Description of the task> Lines before the one containing "R103: 91k (+5V, N014) -> 1.6k (+5V, N014)" are left out; output the rest of the data exactly, through the final line.

Exercise material>
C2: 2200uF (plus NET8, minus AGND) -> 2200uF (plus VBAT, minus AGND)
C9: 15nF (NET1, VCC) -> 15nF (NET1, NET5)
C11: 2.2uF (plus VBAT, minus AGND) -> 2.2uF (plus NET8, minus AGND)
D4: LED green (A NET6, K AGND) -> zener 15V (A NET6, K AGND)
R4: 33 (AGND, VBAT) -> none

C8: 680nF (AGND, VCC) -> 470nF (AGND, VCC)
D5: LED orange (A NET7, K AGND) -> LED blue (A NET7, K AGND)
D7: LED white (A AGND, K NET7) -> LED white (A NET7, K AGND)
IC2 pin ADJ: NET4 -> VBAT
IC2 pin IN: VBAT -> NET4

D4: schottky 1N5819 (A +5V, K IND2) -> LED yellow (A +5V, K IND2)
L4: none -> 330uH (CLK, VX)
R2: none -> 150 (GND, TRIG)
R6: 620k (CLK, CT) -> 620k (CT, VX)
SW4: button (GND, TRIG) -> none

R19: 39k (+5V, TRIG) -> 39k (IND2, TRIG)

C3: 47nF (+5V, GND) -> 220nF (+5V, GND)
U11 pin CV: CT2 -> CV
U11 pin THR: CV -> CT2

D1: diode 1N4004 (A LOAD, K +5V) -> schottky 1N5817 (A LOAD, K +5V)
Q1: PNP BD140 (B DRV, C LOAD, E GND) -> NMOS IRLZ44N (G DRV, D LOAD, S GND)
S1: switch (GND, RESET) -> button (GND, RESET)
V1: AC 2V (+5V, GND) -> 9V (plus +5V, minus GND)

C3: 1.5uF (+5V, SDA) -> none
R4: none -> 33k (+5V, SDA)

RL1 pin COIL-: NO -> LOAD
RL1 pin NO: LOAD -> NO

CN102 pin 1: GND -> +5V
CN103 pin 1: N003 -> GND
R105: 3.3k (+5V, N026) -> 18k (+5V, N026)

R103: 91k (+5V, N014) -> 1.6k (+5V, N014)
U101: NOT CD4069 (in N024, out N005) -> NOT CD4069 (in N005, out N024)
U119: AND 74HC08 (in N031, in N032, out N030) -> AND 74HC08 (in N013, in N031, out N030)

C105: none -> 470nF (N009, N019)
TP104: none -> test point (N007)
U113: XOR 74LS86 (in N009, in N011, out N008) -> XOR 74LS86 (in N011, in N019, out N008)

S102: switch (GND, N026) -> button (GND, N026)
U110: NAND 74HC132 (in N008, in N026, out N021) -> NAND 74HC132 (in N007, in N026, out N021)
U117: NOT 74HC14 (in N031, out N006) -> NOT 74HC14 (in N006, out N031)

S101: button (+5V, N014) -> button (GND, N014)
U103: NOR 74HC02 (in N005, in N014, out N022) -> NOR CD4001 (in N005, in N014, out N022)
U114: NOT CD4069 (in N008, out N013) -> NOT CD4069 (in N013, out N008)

Exercise answer>
R103: 91k (+5V, N014) -> 1.6k (+5V, N014)
U101: NOT CD4069 (in N024, out N005) -> NOT CD4069 (in N005, out N024)
U119: AND 74HC08 (in N031, in N032, out N030) -> AND 74HC08 (in N013, in N031, out N030)

C105: none -> 470nF (N009, N019)
TP104: none -> test point (N007)
U113: XOR 74LS86 (in N009, in N011, out N008) -> XOR 74LS86 (in N011, in N019, out N008)

S102: switch (GND, N026) -> button (GND, N026)
U110: NAND 74HC132 (in N008, in N026, out N021) -> NAND 74HC132 (in N007, in N026, out N021)
U117: NOT 74HC14 (in N031, out N006) -> NOT 74HC14 (in N006, out N031)

S101: button (+5V, N014) -> button (GND, N014)
U103: NOR 74HC02 (in N005, in N014, out N022) -> NOR CD4001 (in N005, in N014, out N022)
U114: NOT CD4069 (in N008, out N013) -> NOT CD4069 (in N013, out N008)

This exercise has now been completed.